*** MATERIAL TO PROCESS ***

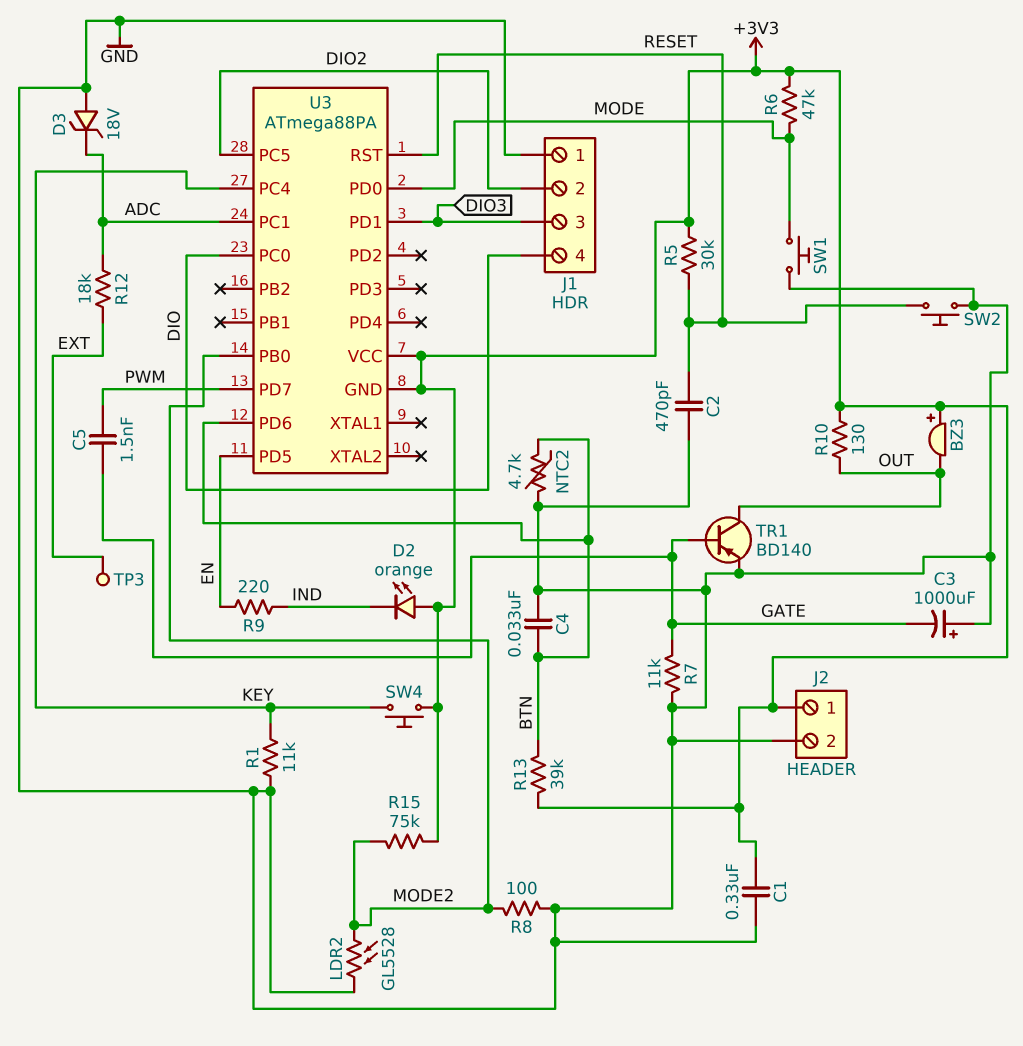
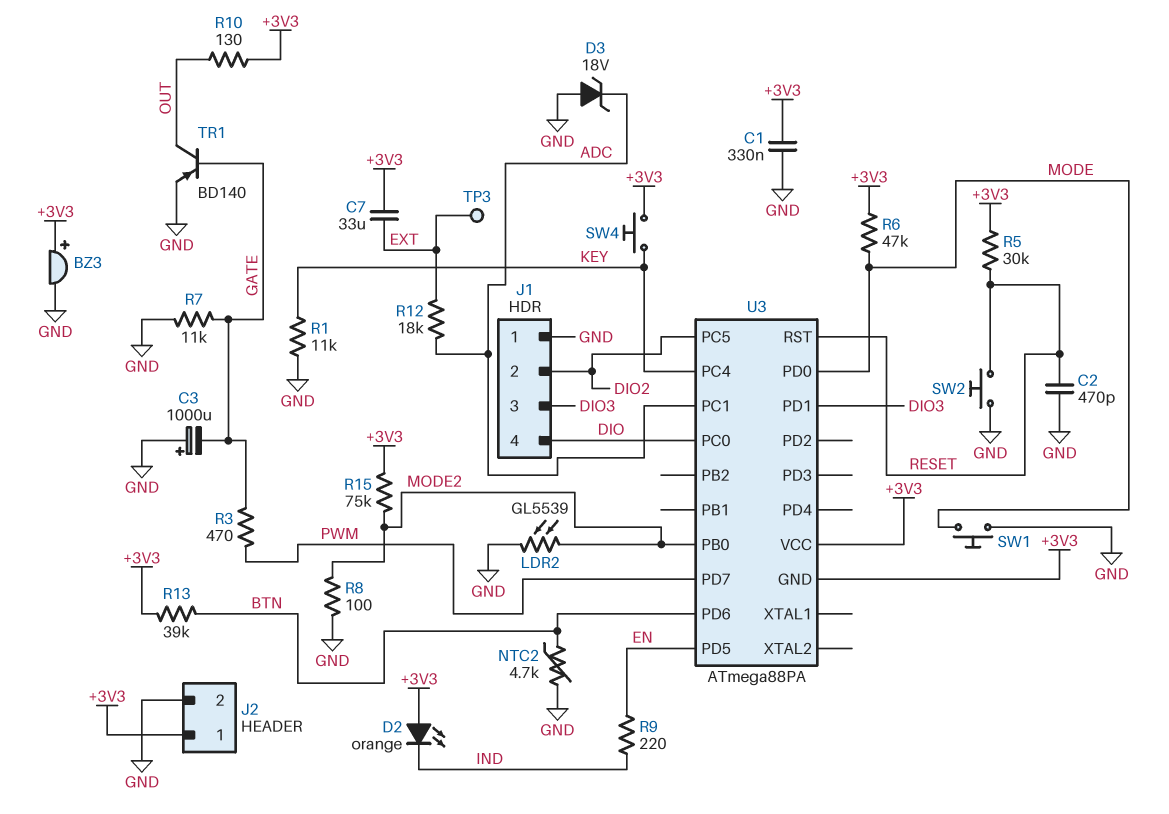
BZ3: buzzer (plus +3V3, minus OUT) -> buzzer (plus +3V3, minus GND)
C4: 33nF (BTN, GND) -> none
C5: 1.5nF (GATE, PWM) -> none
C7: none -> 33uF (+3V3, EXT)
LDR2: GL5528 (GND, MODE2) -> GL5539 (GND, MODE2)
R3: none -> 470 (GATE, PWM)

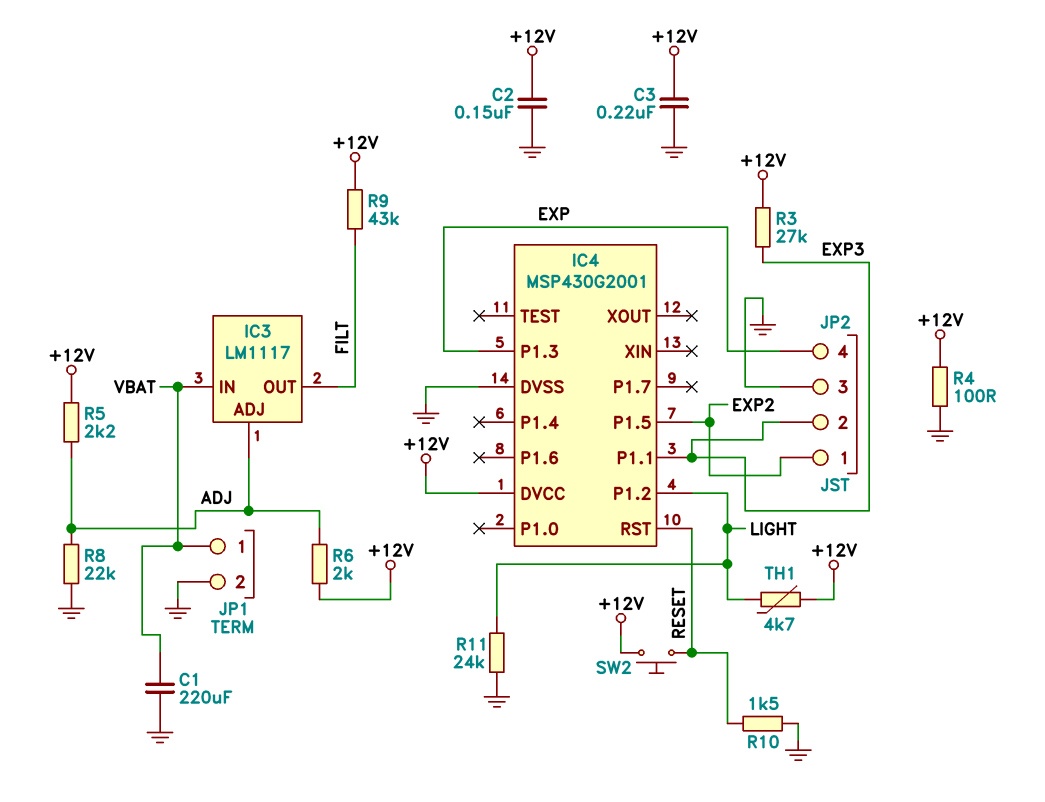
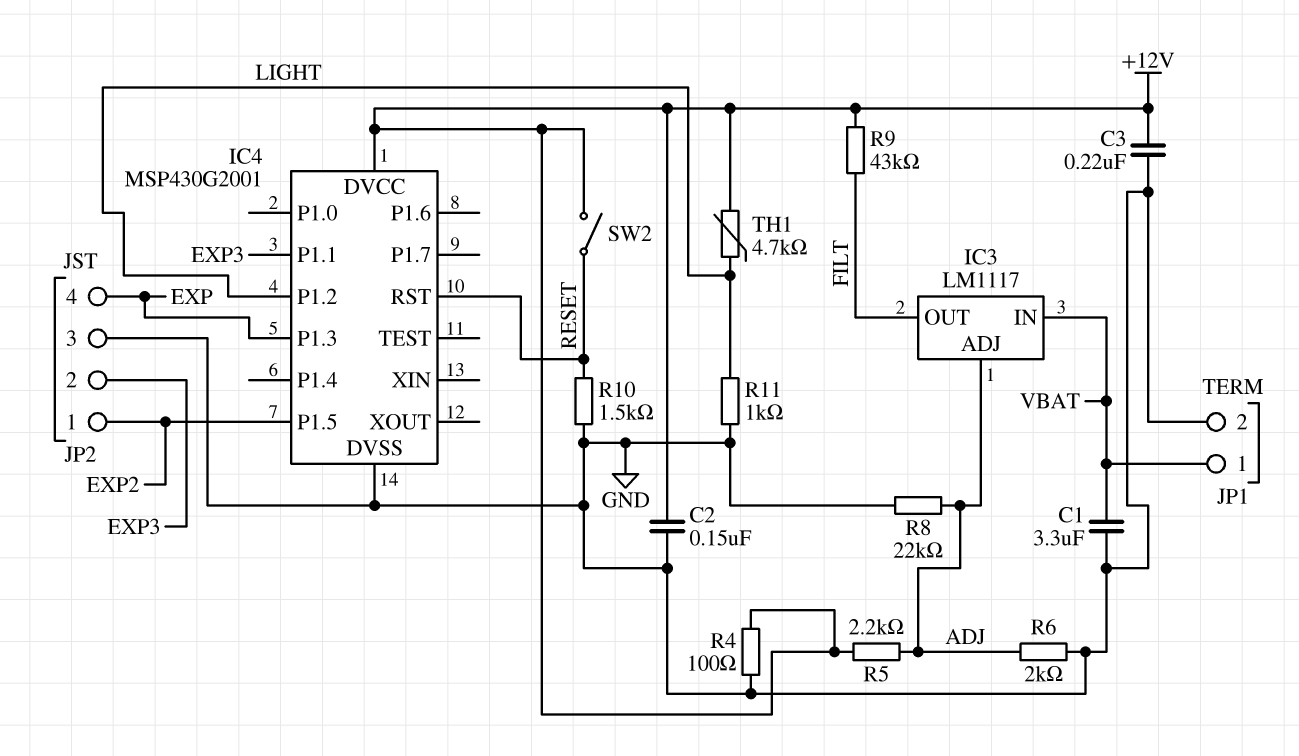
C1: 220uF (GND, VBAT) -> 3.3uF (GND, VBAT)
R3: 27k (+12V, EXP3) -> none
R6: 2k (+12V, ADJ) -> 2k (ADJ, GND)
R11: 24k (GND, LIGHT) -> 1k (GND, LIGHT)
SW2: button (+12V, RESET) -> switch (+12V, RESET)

*** End of MATERIAL TO PROCESS ***

* **WHAT THE EXERCISE ASKS**:
Your task is to reproduce every record exactly while omitting the pictures.

* **RESPONSE TO THE EXERCISE**:
BZ3: buzzer (plus +3V3, minus OUT) -> buzzer (plus +3V3, minus GND)
C4: 33nF (BTN, GND) -> none
C5: 1.5nF (GATE, PWM) -> none
C7: none -> 33uF (+3V3, EXT)
LDR2: GL5528 (GND, MODE2) -> GL5539 (GND, MODE2)
R3: none -> 470 (GATE, PWM)

C1: 220uF (GND, VBAT) -> 3.3uF (GND, VBAT)
R3: 27k (+12V, EXP3) -> none
R6: 2k (+12V, ADJ) -> 2k (ADJ, GND)
R11: 24k (GND, LIGHT) -> 1k (GND, LIGHT)
SW2: button (+12V, RESET) -> switch (+12V, RESET)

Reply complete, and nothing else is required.